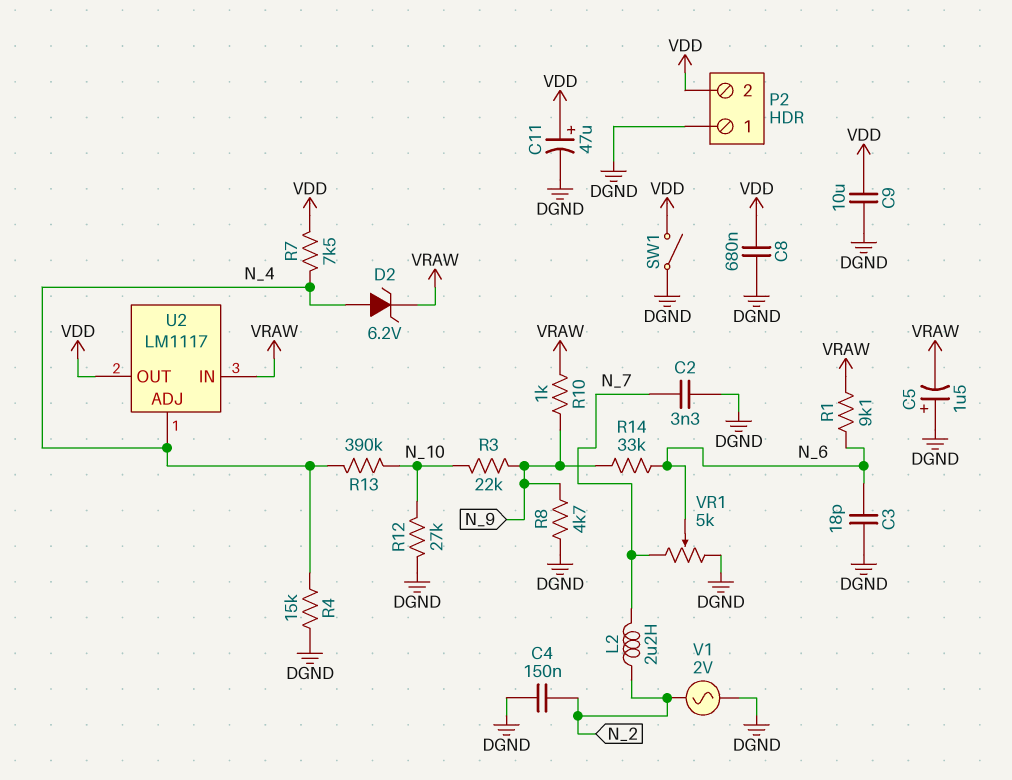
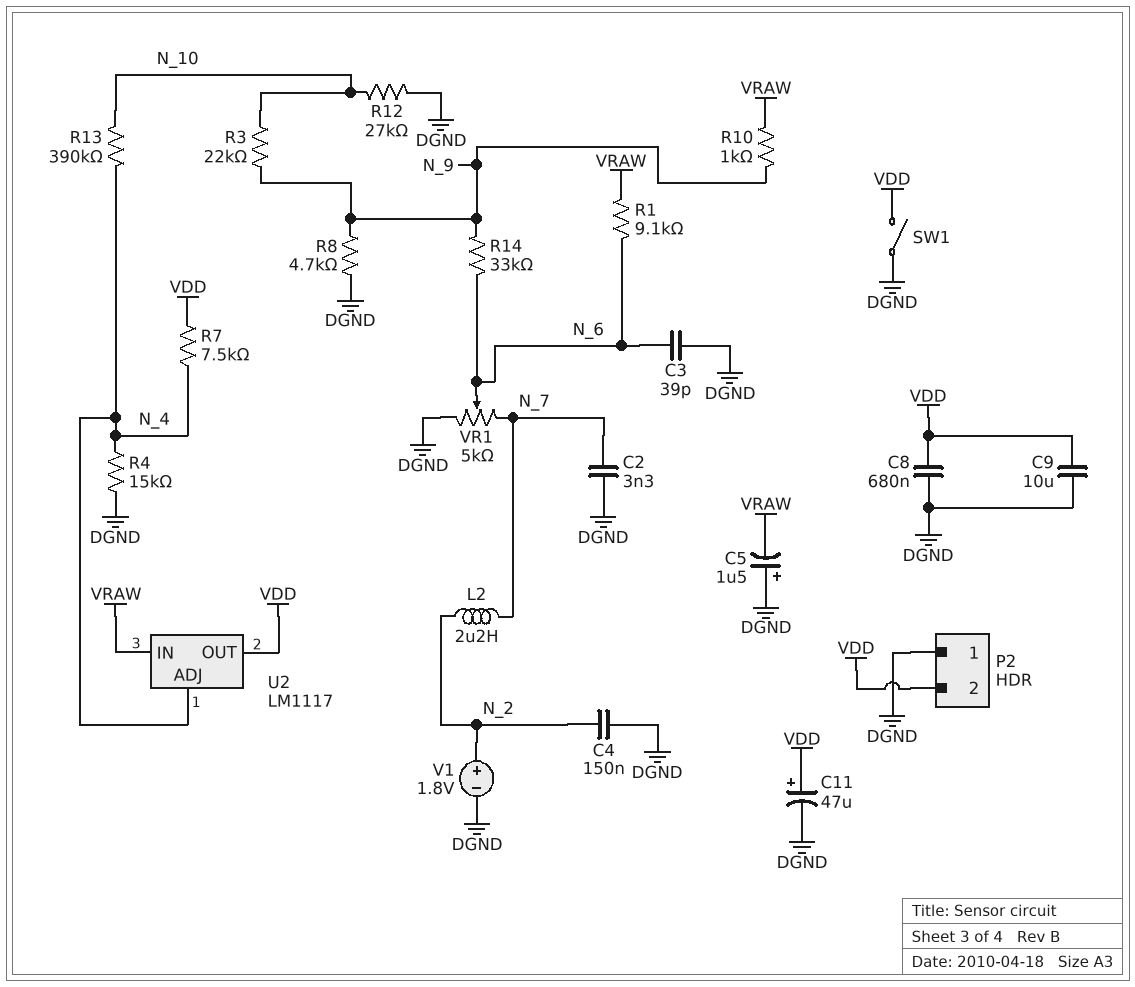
C3: 18pF (DGND, N_6) -> 39pF (DGND, N_6)
D2: zener 6.2V (A N_4, K VRAW) -> none
V1: AC 2V (DGND, N_2) -> 1.8V (plus N_2, minus DGND)

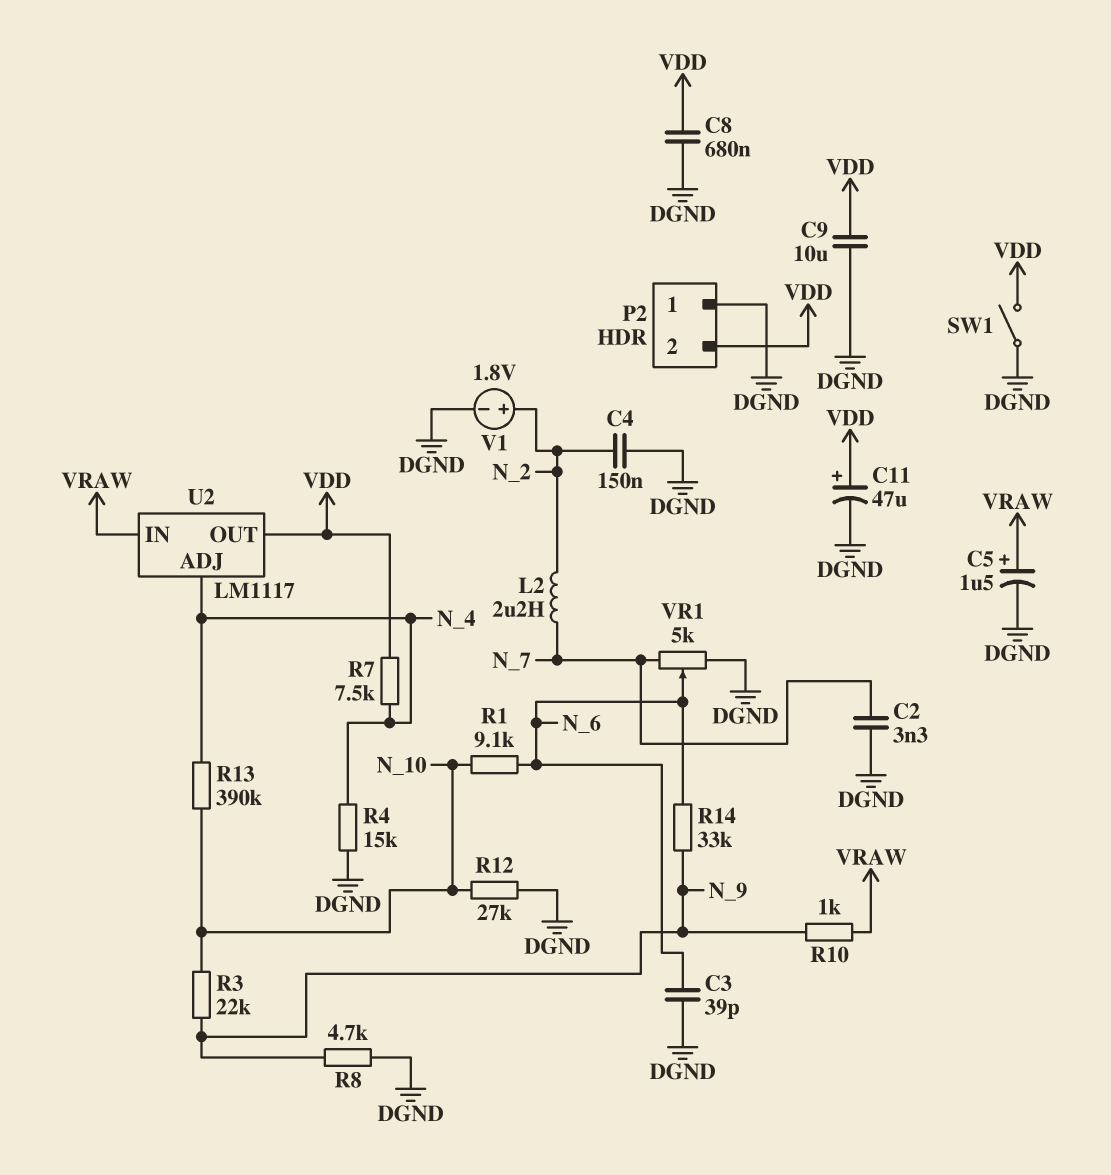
C5: 1.5uF (plus DGND, minus VRAW) -> 1.5uF (plus VRAW, minus DGND)
R1: 9.1k (N_6, VRAW) -> 9.1k (N_6, N_10)

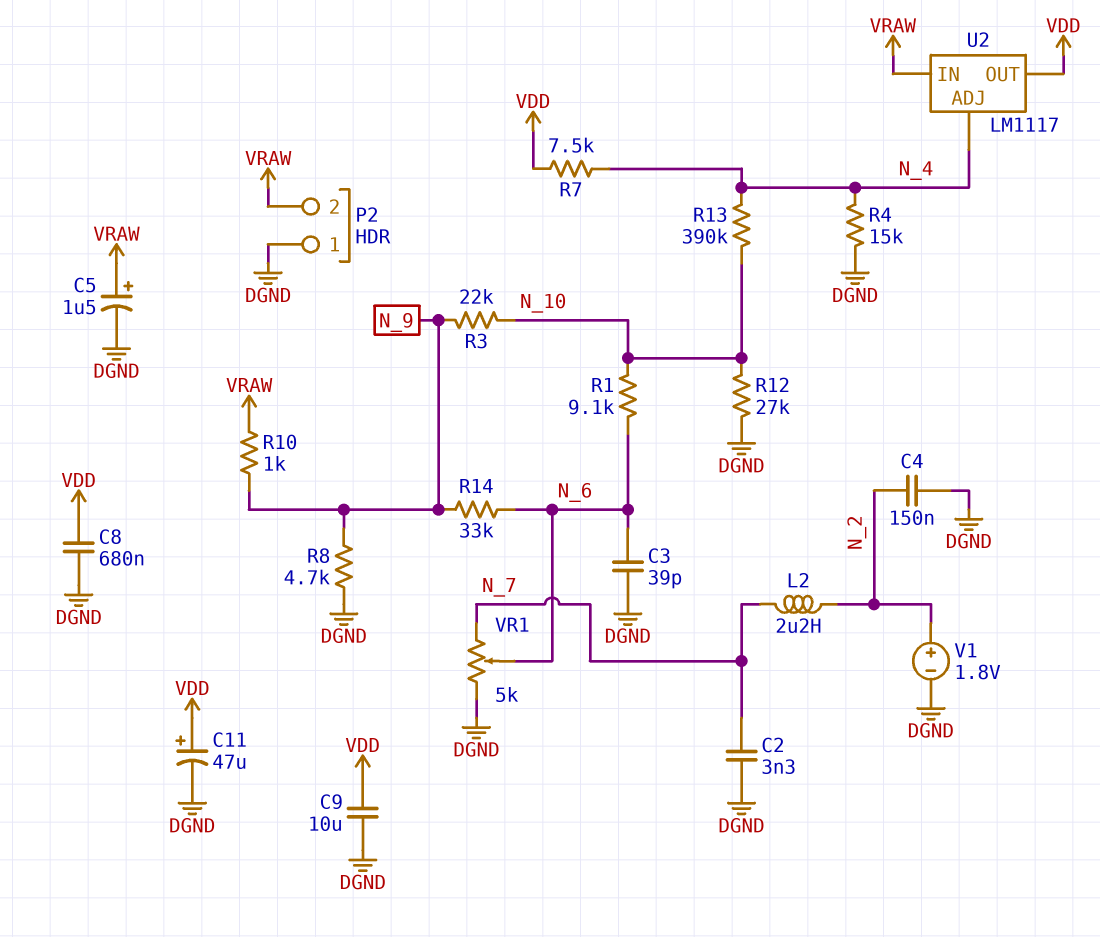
P2 pin 2: VDD -> VRAW
SW1: switch (DGND, VDD) -> none

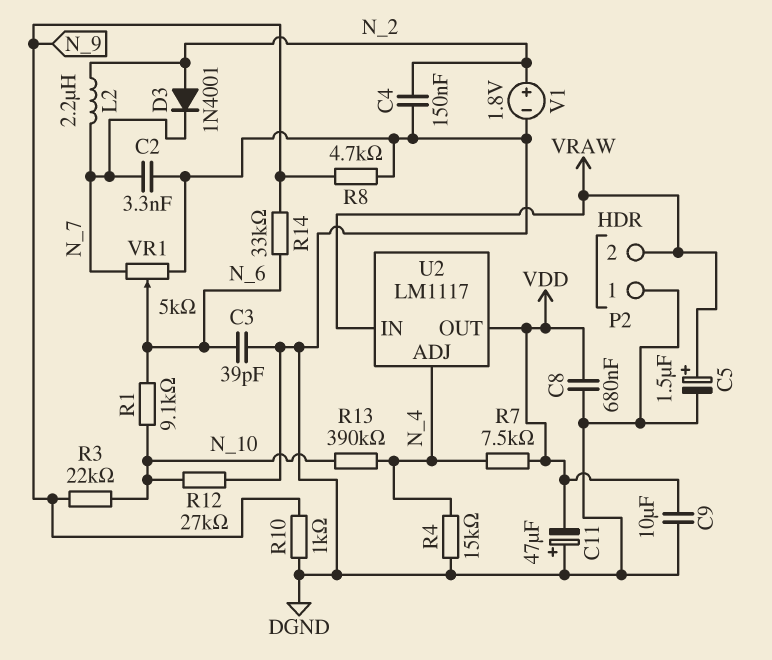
C11: 47uF (plus VDD, minus DGND) -> 47uF (plus DGND, minus VDD)
D3: none -> diode 1N4001 (A N_2, K N_7)
R10: 1k (N_9, VRAW) -> 1k (DGND, N_9)

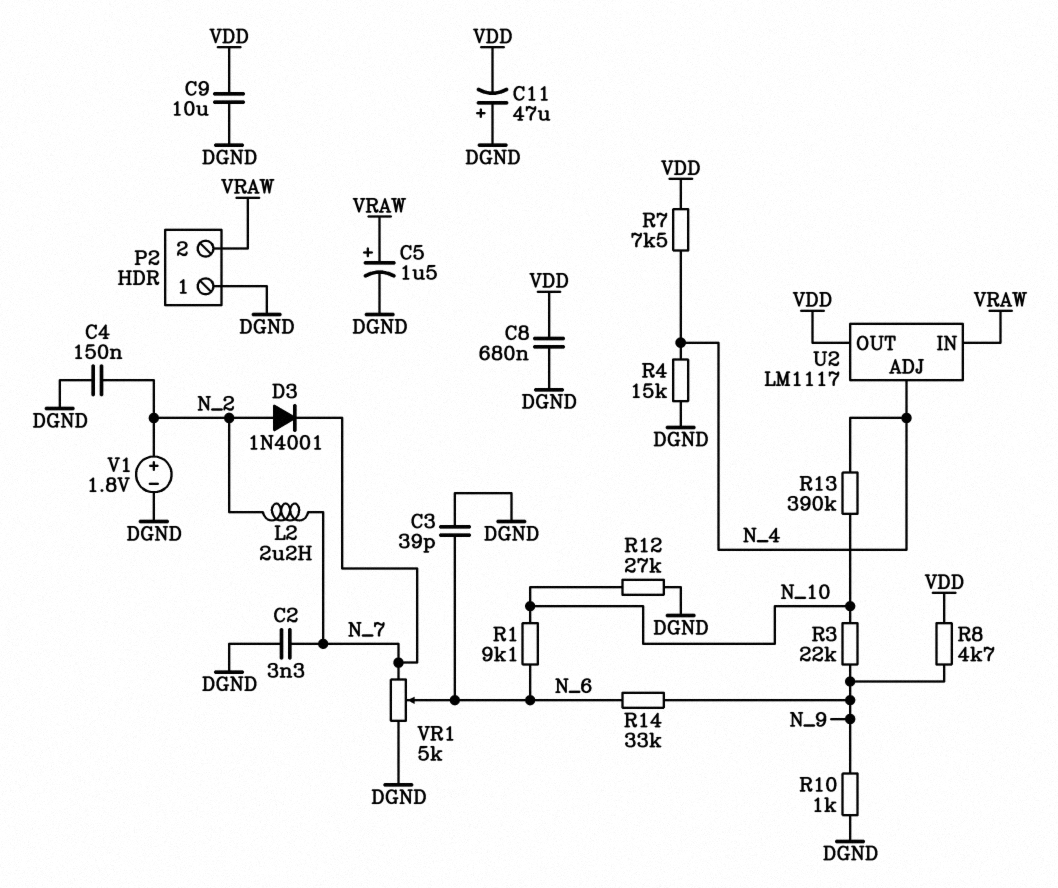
R8: 4.7k (DGND, N_9) -> 4.7k (N_9, VDD)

- - -

■ **Try it**
Using the listing above, copy exactly the lines from the one that contains "D2: zener 6.2V (A N_4, K VRAW) -> none" through its last line, both included, but not the pictures.

■ **Solution**
D2: zener 6.2V (A N_4, K VRAW) -> none
V1: AC 2V (DGND, N_2) -> 1.8V (plus N_2, minus DGND)

C5: 1.5uF (plus DGND, minus VRAW) -> 1.5uF (plus VRAW, minus DGND)
R1: 9.1k (N_6, VRAW) -> 9.1k (N_6, N_10)

P2 pin 2: VDD -> VRAW
SW1: switch (DGND, VDD) -> none

C11: 47uF (plus VDD, minus DGND) -> 47uF (plus DGND, minus VDD)
D3: none -> diode 1N4001 (A N_2, K N_7)
R10: 1k (N_9, VRAW) -> 1k (DGND, N_9)

R8: 4.7k (DGND, N_9) -> 4.7k (N_9, VDD)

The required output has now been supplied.